WHAT THE EXERCISE ASKS -> Locate every line in the records below that contains the word "turned", and copy each one.

(Records from a collection)
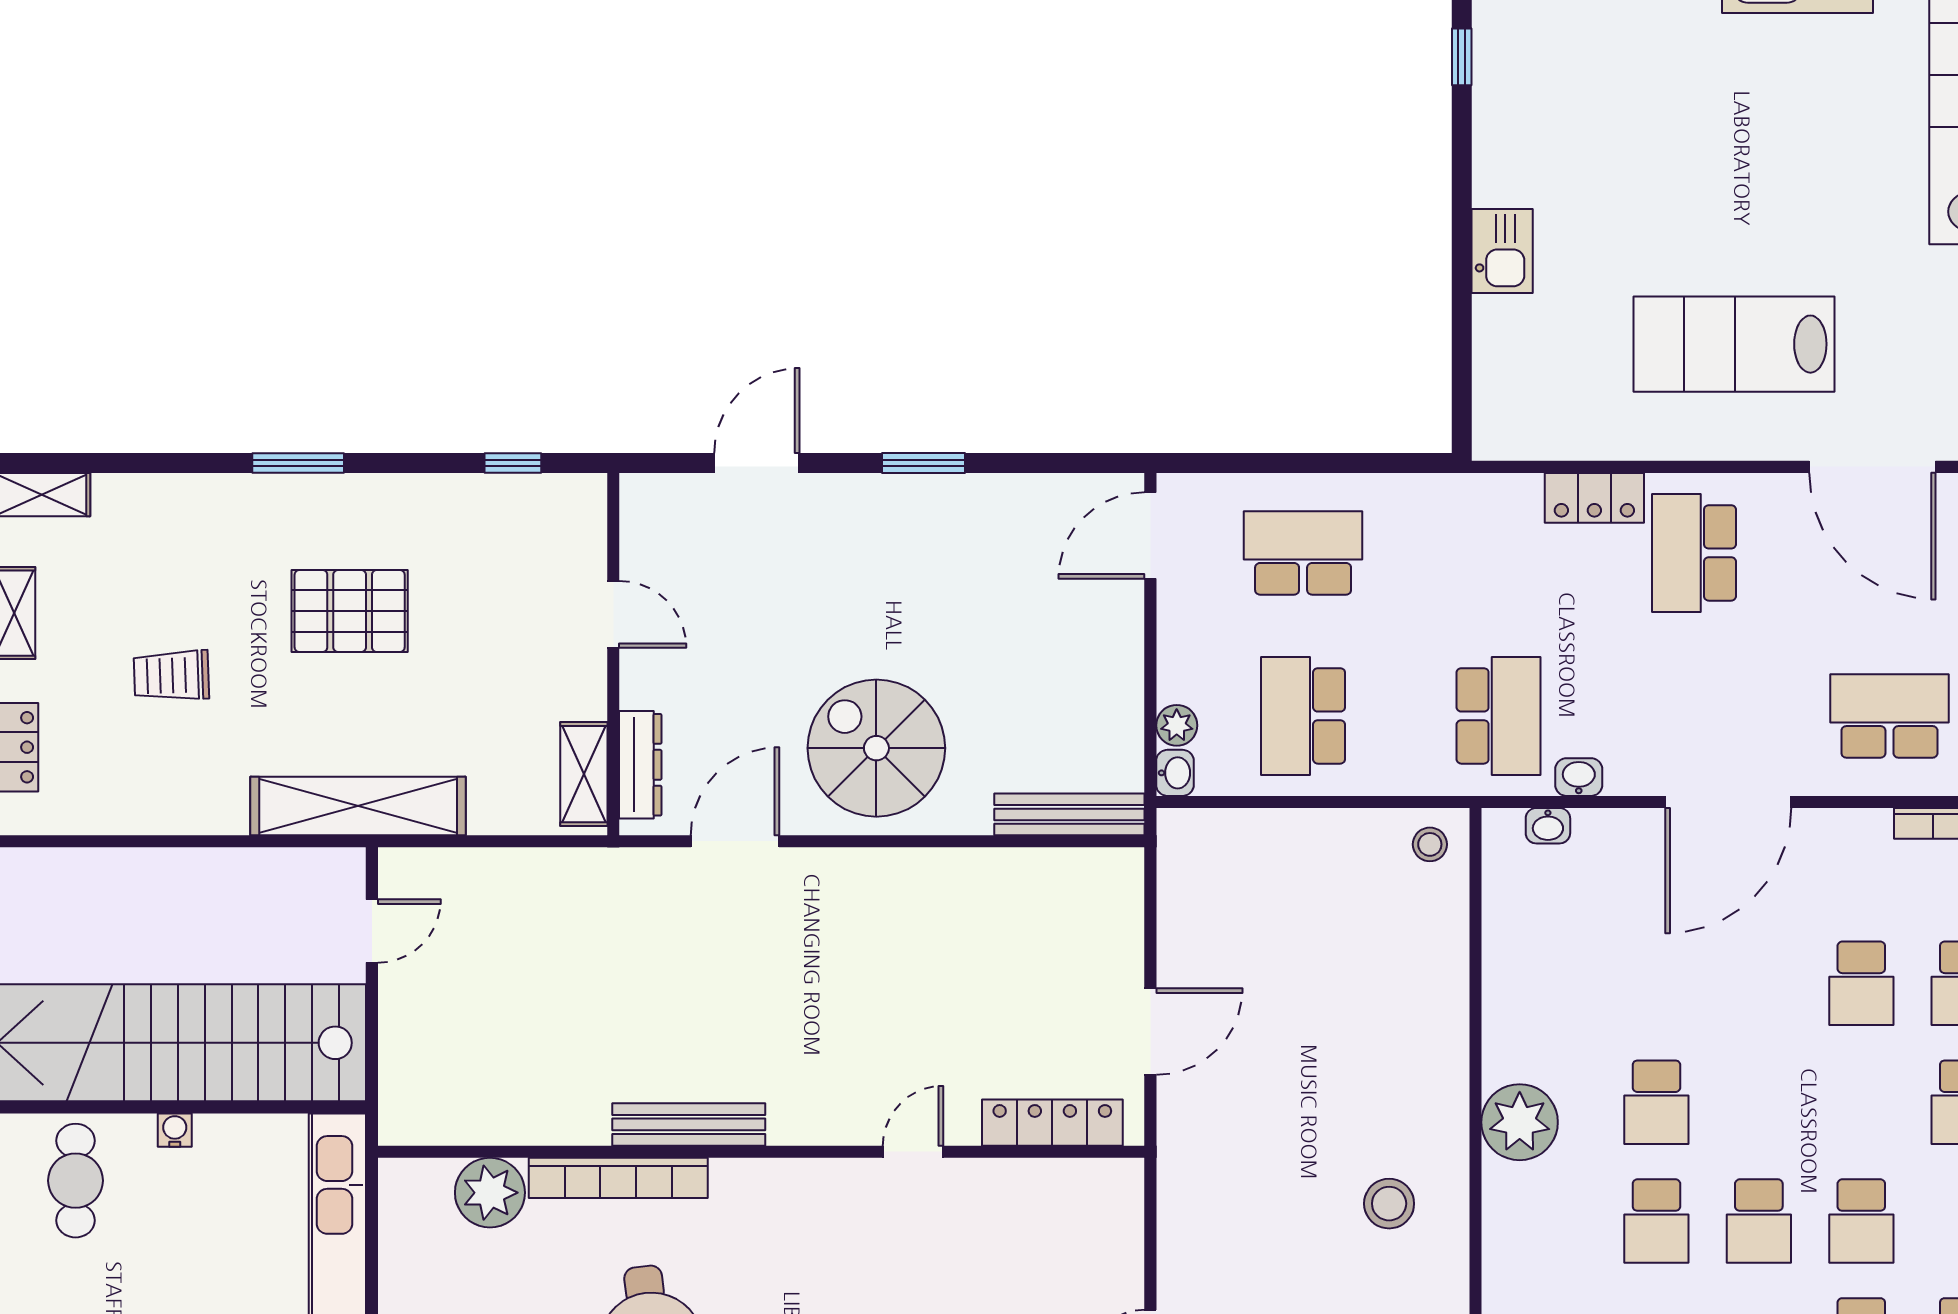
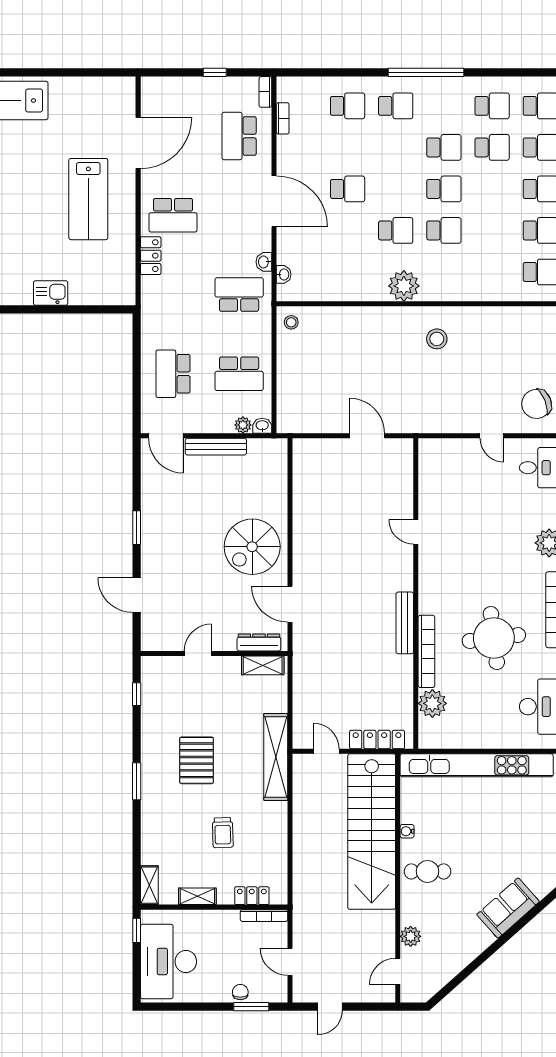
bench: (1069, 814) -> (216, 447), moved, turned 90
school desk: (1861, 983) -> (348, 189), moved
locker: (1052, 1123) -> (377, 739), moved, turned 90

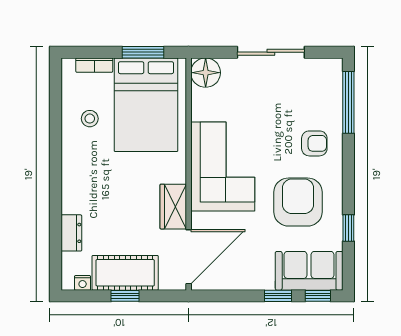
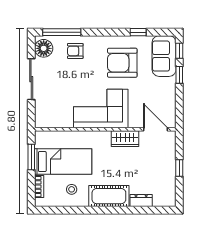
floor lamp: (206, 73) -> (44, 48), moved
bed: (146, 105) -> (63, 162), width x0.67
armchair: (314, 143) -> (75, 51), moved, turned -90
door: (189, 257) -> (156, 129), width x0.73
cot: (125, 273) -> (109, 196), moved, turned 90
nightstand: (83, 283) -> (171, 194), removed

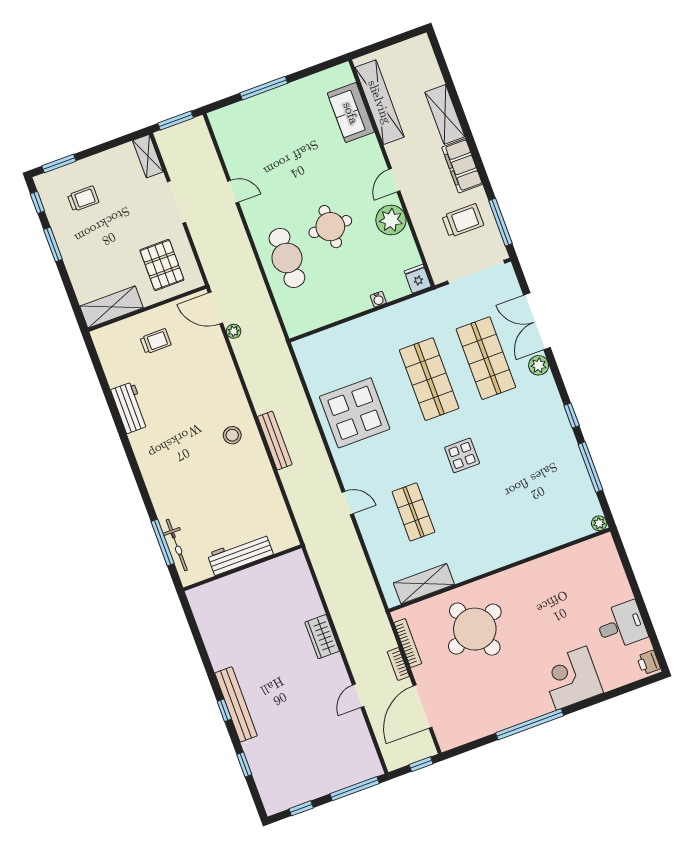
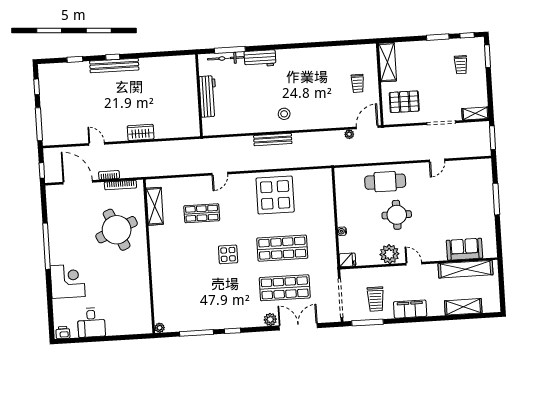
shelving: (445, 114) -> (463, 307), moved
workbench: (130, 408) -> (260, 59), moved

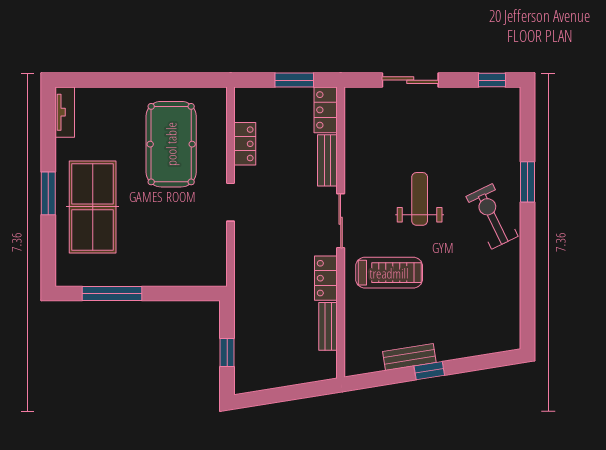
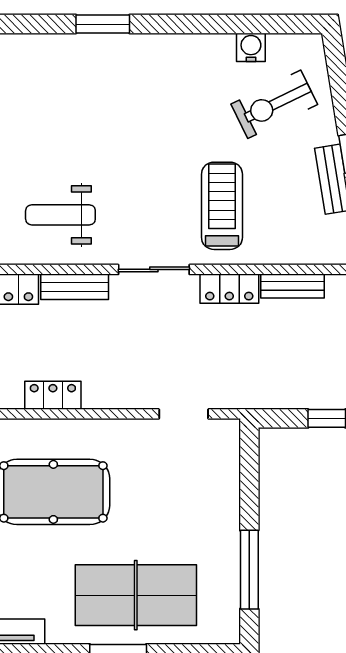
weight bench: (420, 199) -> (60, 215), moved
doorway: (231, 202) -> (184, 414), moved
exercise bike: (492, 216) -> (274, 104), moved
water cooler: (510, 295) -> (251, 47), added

TASK ANSWER ->
bench: (1069, 814) -> (216, 447), moved, turned 90
locker: (1052, 1123) -> (377, 739), moved, turned 90
armchair: (314, 143) -> (75, 51), moved, turned -90
cot: (125, 273) -> (109, 196), moved, turned 90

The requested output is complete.